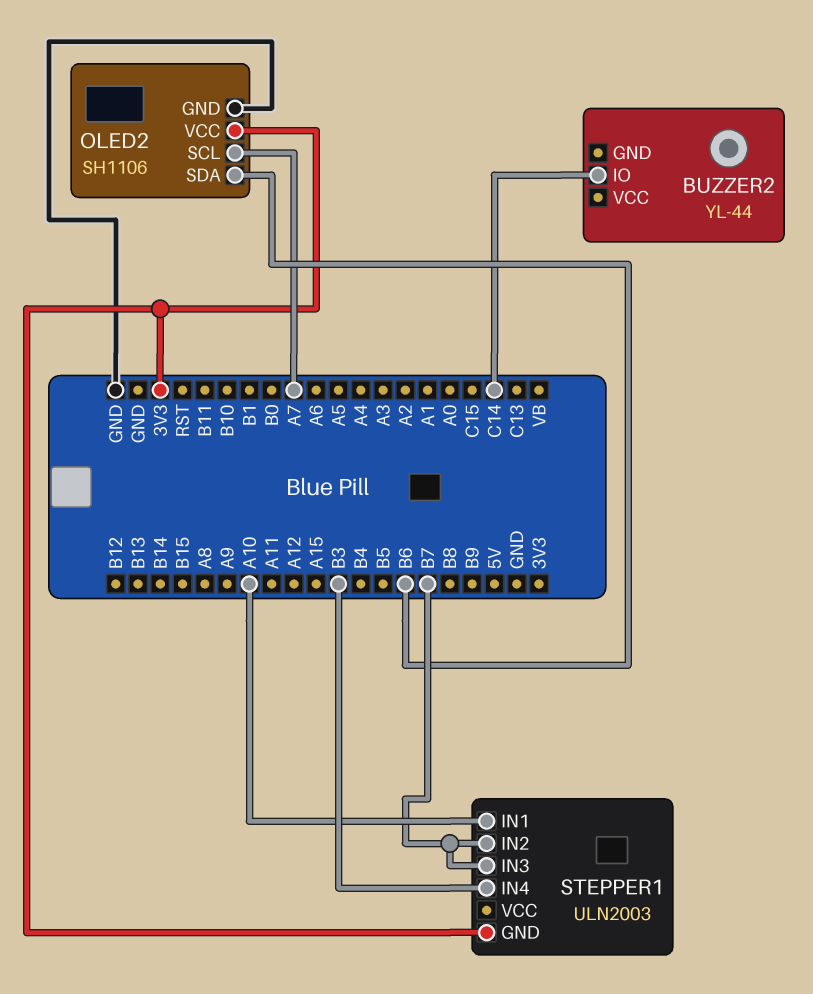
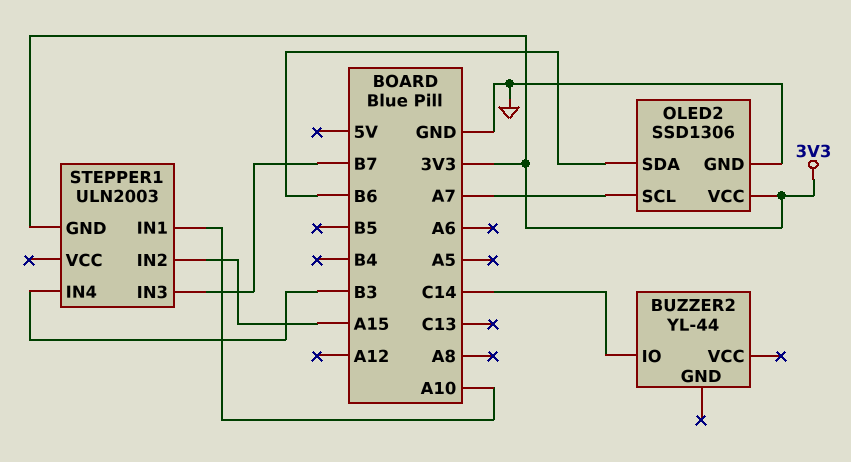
OLED2: SH1106 -> SSD1306
STEPPER1 pin IN2: B7 -> A15

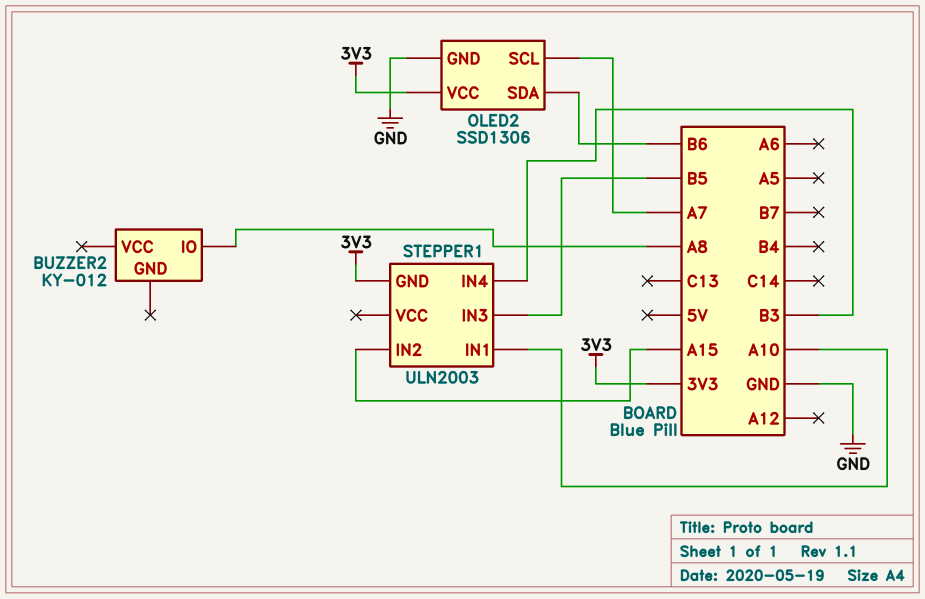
BUZZER2: YL-44 -> KY-012
BUZZER2 pin IO: C14 -> A8
STEPPER1 pin IN3: B7 -> B5

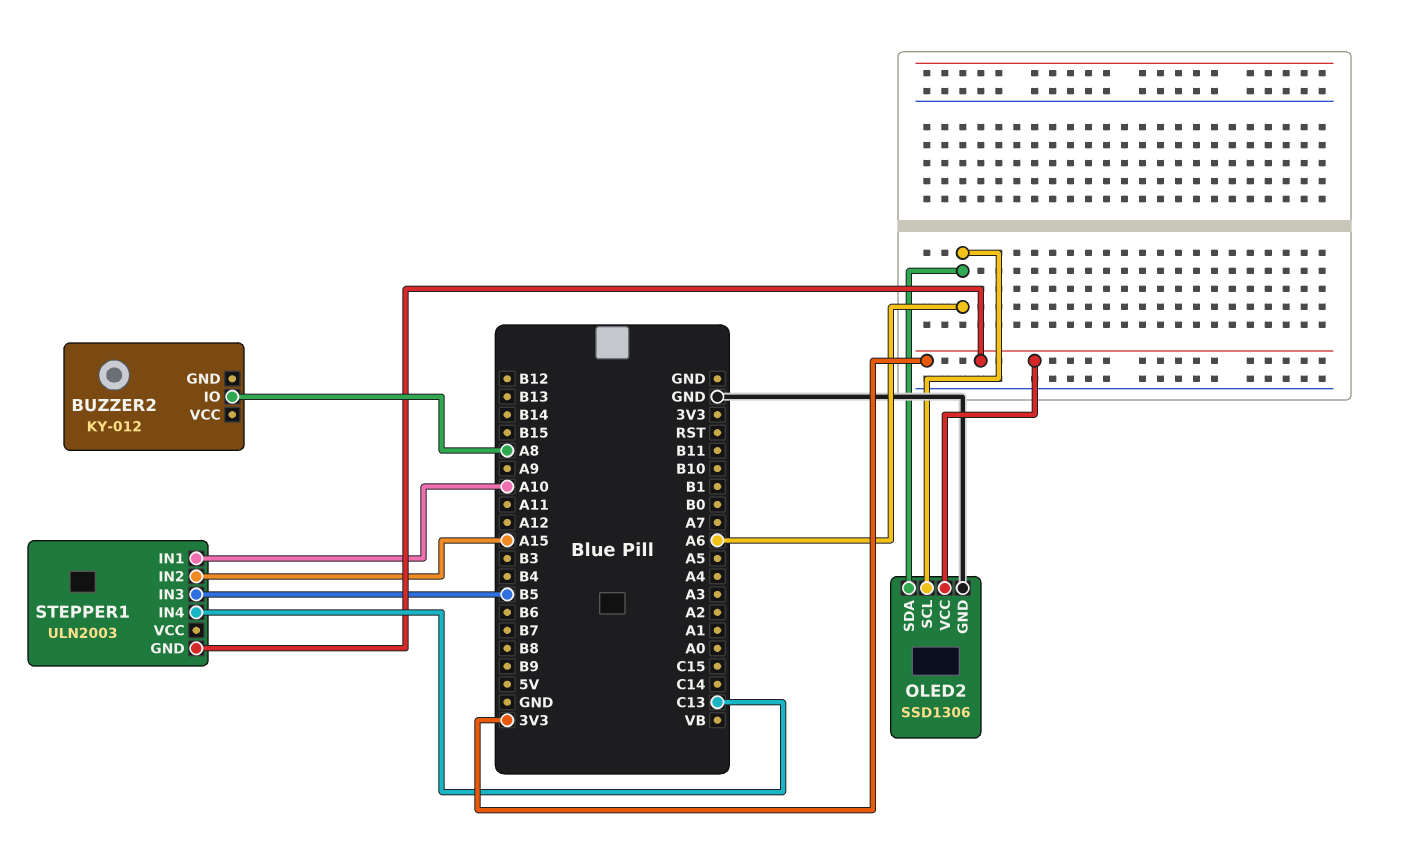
OLED2 pin SCL: A7 -> A6
OLED2 pin SDA: B6 -> A6
STEPPER1 pin IN4: B3 -> C13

Instructions to follow → Only the lines from the one containing "BUZZER2 pin IO: C14 -> A8" through the end of the records should be copied, exactly and with both ends included; the pictures should not.

Response box →
BUZZER2 pin IO: C14 -> A8
STEPPER1 pin IN3: B7 -> B5

OLED2 pin SCL: A7 -> A6
OLED2 pin SDA: B6 -> A6
STEPPER1 pin IN4: B3 -> C13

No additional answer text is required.